→ **Source material**:
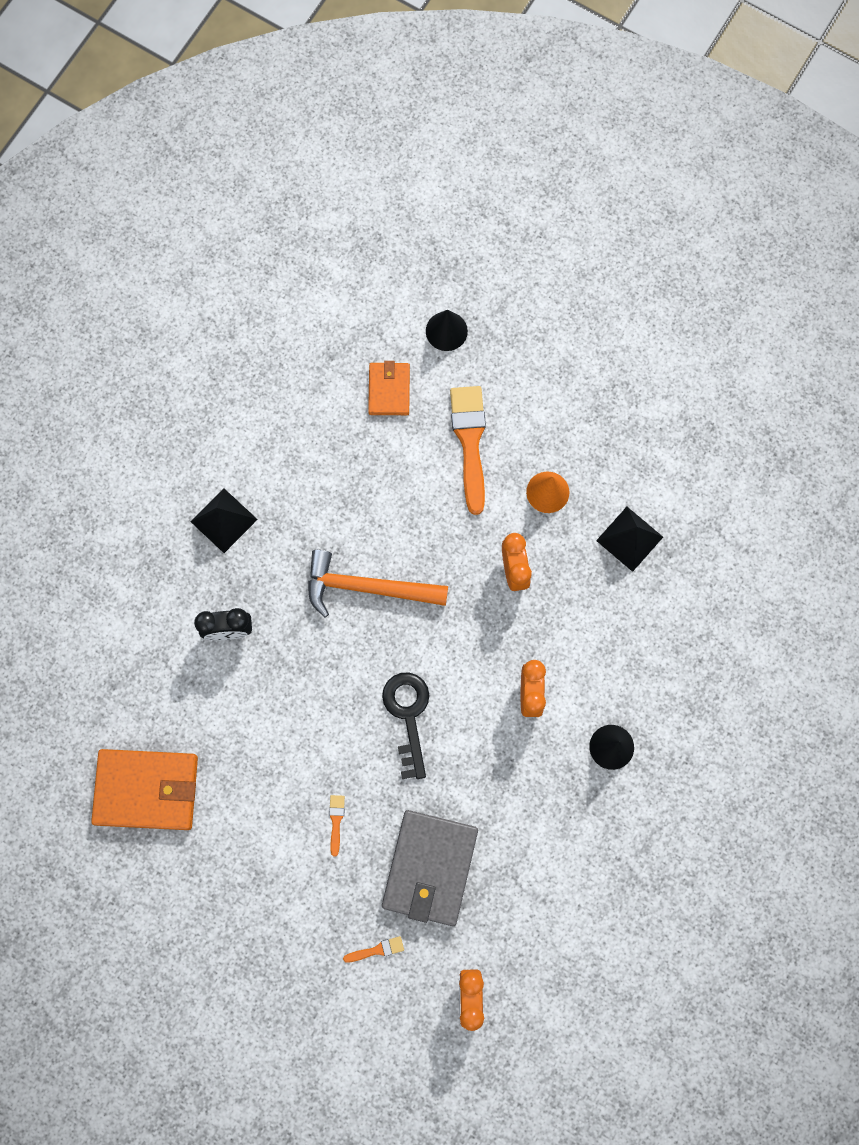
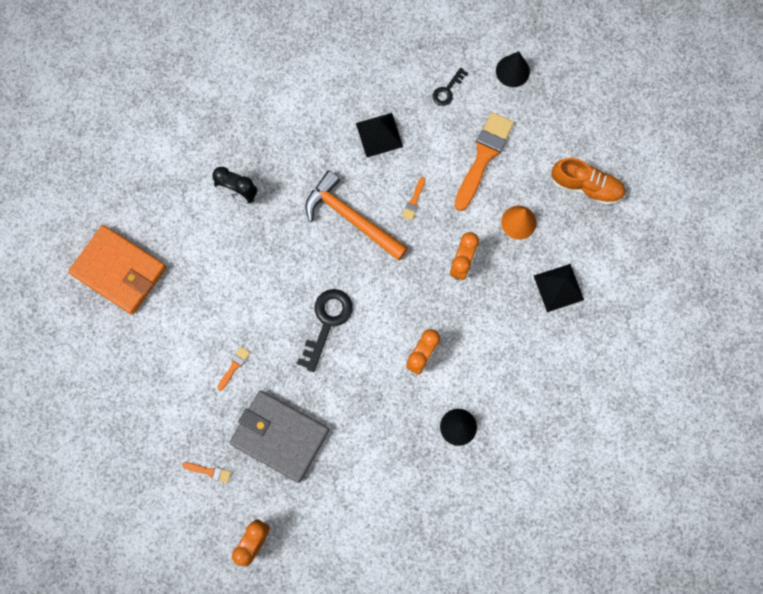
camera: 30 degrees right, 0 degrees up
black pyramid [190,488,258,553] -> black pyramid moved to [356,113,403,157]
orange wallet [368,361,410,415] -> black key [432,67,468,106]
grey wallet [382,810,478,926] -> grey wallet turned 75 degrees clockwise [230,390,329,483]
none -> orange brush [402,177,425,221]
none -> orange shoe [550,158,625,205]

→ **Work to be completed**: Please retype the records above exactly, leaving every image out.

→ **Written solution**:
camera: 30 degrees right, 0 degrees up
black pyramid [190,488,258,553] -> black pyramid moved to [356,113,403,157]
orange wallet [368,361,410,415] -> black key [432,67,468,106]
grey wallet [382,810,478,926] -> grey wallet turned 75 degrees clockwise [230,390,329,483]
none -> orange brush [402,177,425,221]
none -> orange shoe [550,158,625,205]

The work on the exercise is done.